---- Task input
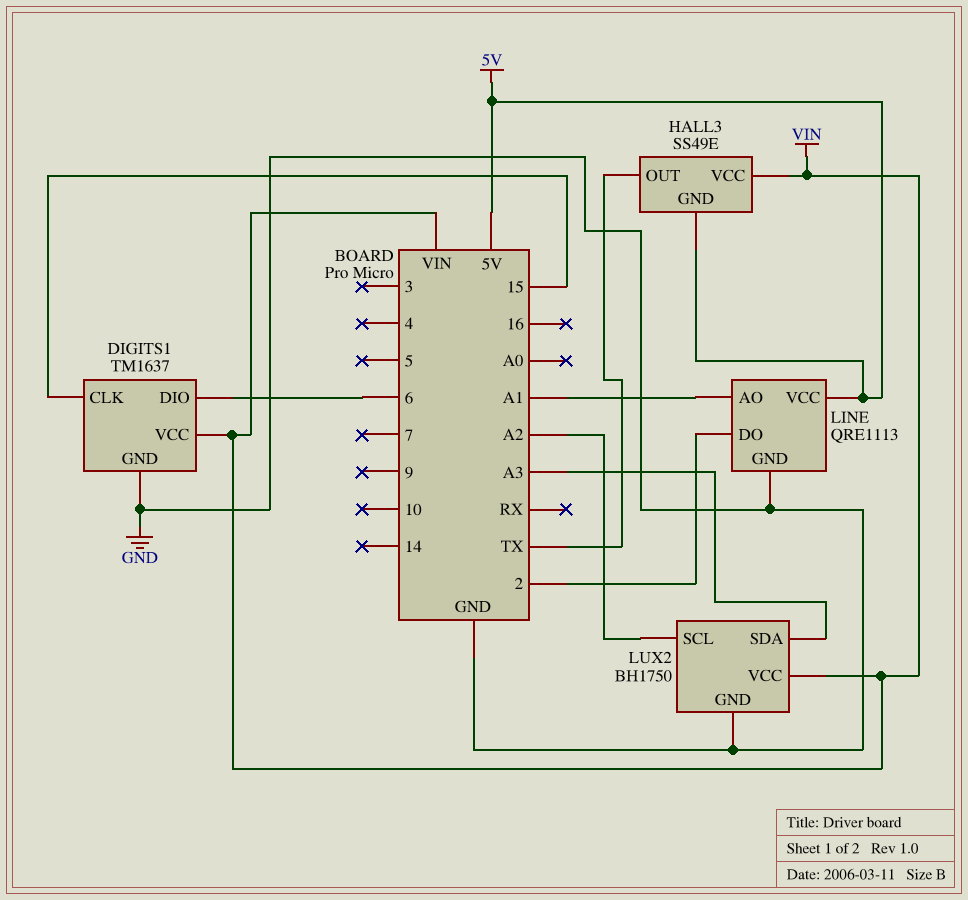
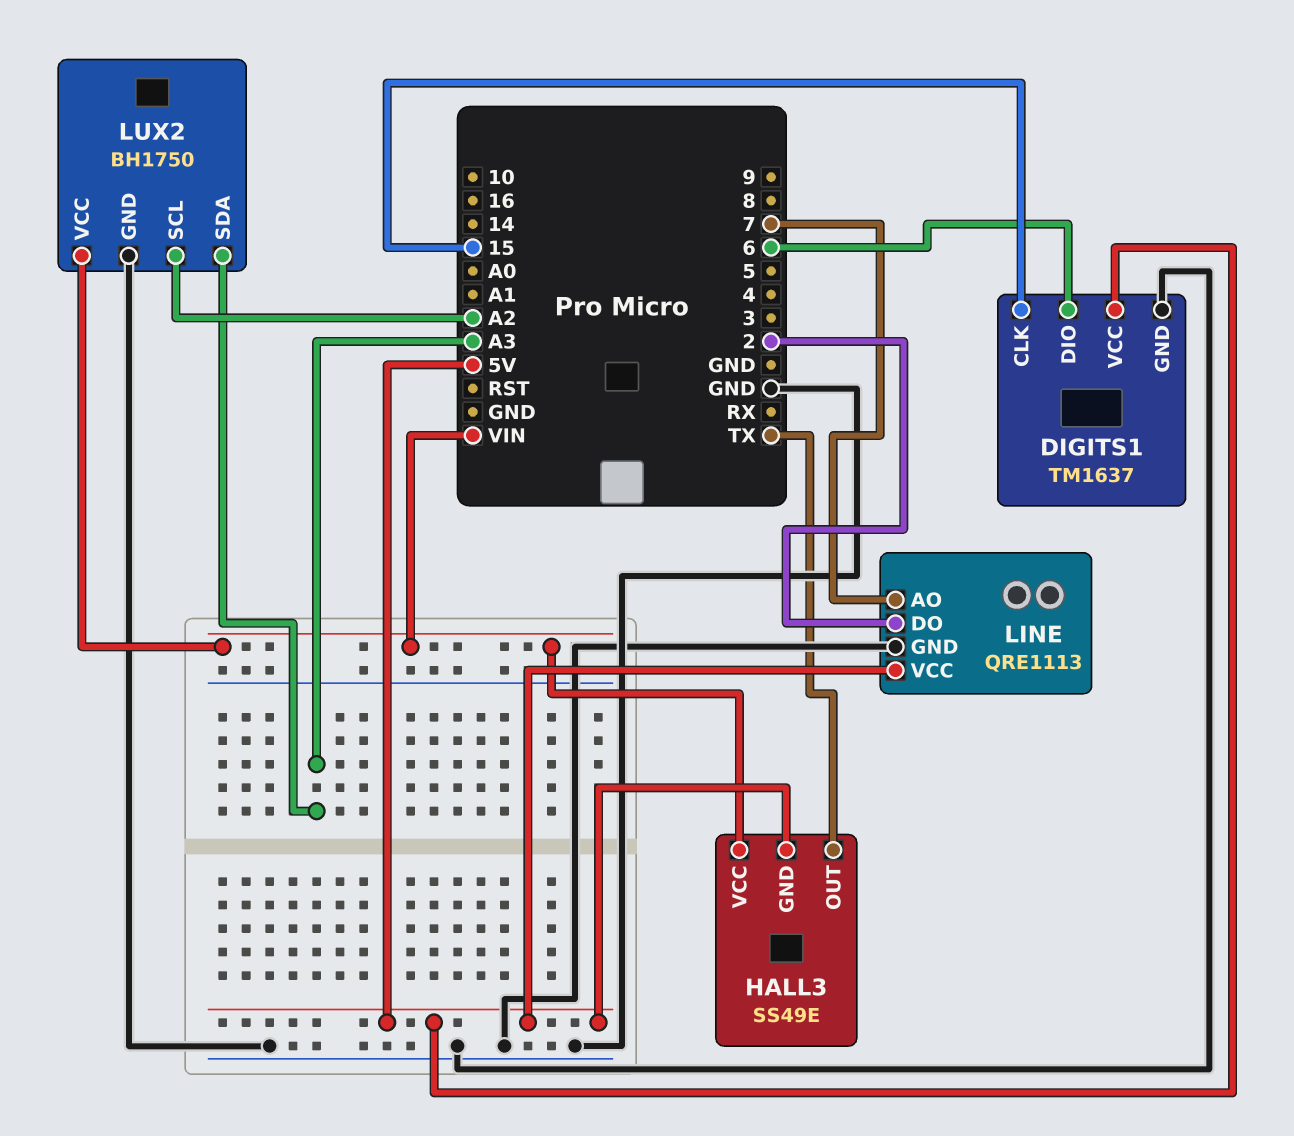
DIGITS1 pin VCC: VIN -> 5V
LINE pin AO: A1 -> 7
--------
---- Task input
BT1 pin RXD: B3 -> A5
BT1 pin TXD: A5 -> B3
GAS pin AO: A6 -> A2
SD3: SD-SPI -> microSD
--------
● **Exercise details**:
What you return should be exactly the lines above, starting at the one with "BT1 pin RXD: B3 -> A5" and ending at the one with "SD3: SD-SPI -> microSD", and nothing else.

● **Solved problem**:
BT1 pin RXD: B3 -> A5
BT1 pin TXD: A5 -> B3
GAS pin AO: A6 -> A2
SD3: SD-SPI -> microSD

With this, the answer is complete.